**Written problem:** Turn the movement and rotation lines in the rows below into a single numbered list, omitting the pictures and any blank lines.
# Given data start
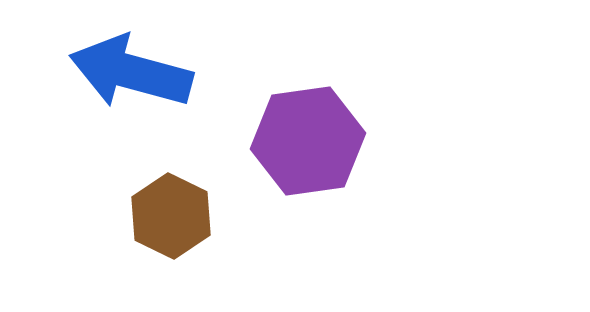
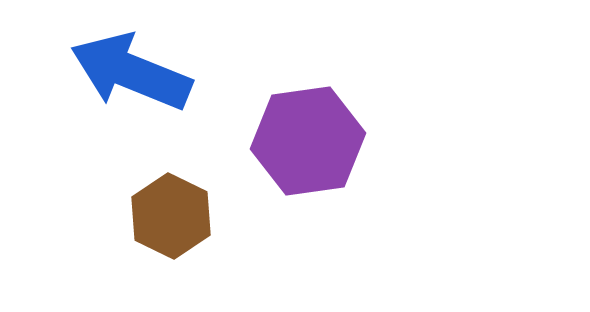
blue arrow: rotated 7 degrees clockwise
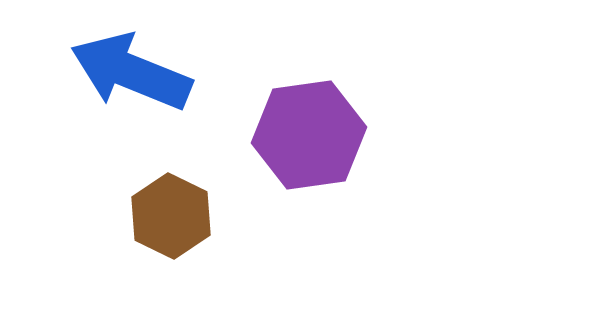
purple hexagon: moved 1 px right, 6 px up
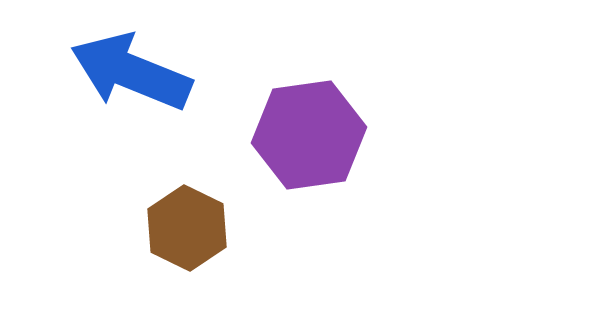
brown hexagon: moved 16 px right, 12 px down
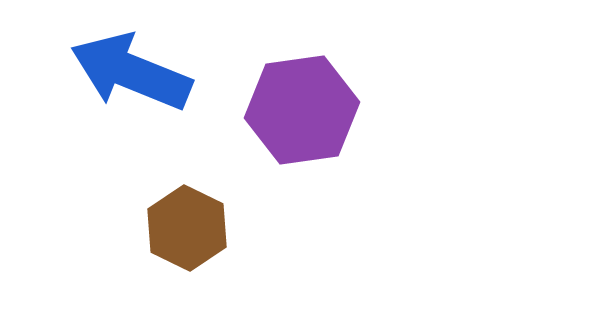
purple hexagon: moved 7 px left, 25 px up
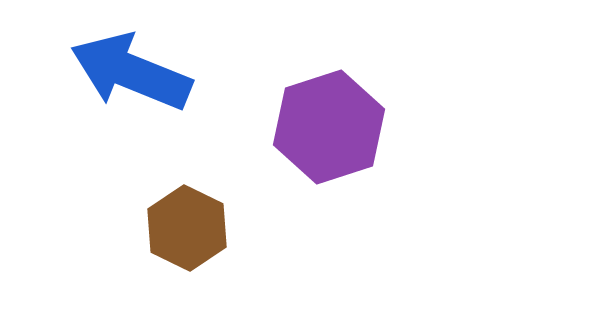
purple hexagon: moved 27 px right, 17 px down; rotated 10 degrees counterclockwise
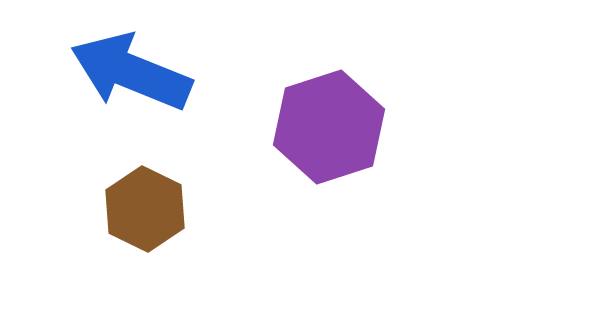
brown hexagon: moved 42 px left, 19 px up
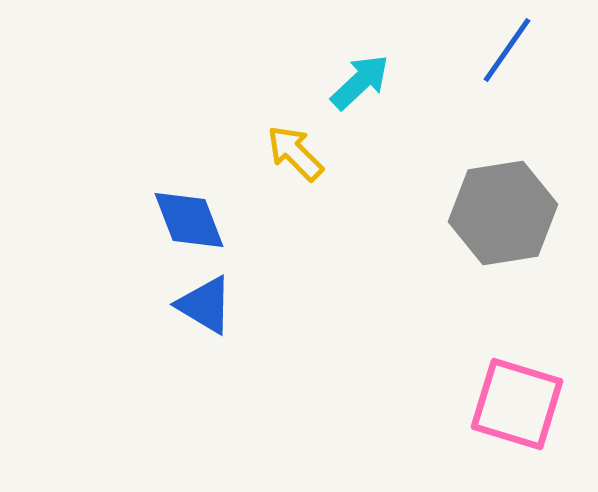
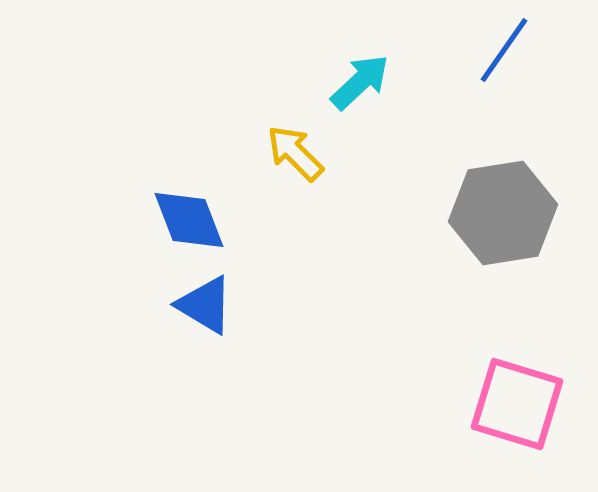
blue line: moved 3 px left
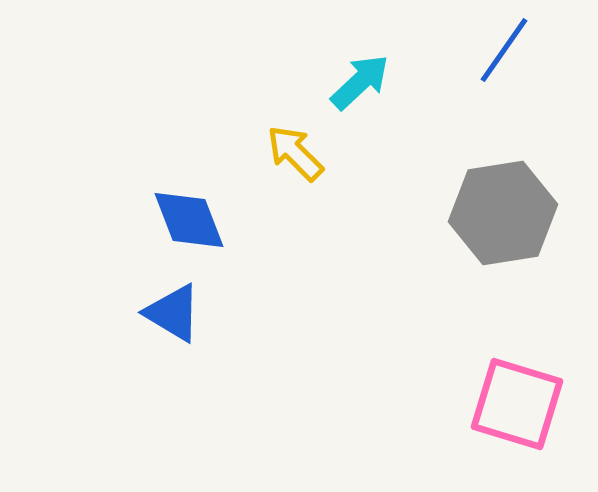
blue triangle: moved 32 px left, 8 px down
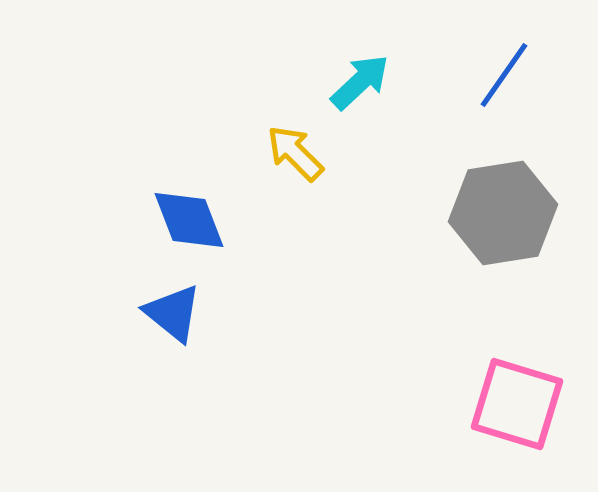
blue line: moved 25 px down
blue triangle: rotated 8 degrees clockwise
# Given data end
**Exercise output:**
1. blue arrow: rotated 7 degrees clockwise
2. purple hexagon: moved 1 px right, 6 px up
3. brown hexagon: moved 16 px right, 12 px down
4. purple hexagon: moved 7 px left, 25 px up
5. purple hexagon: moved 27 px right, 17 px down; rotated 10 degrees counterclockwise
6. brown hexagon: moved 42 px left, 19 px up
7. blue line: moved 3 px left
8. blue triangle: moved 32 px left, 8 px down
9. blue line: moved 25 px down
10. blue triangle: rotated 8 degrees clockwise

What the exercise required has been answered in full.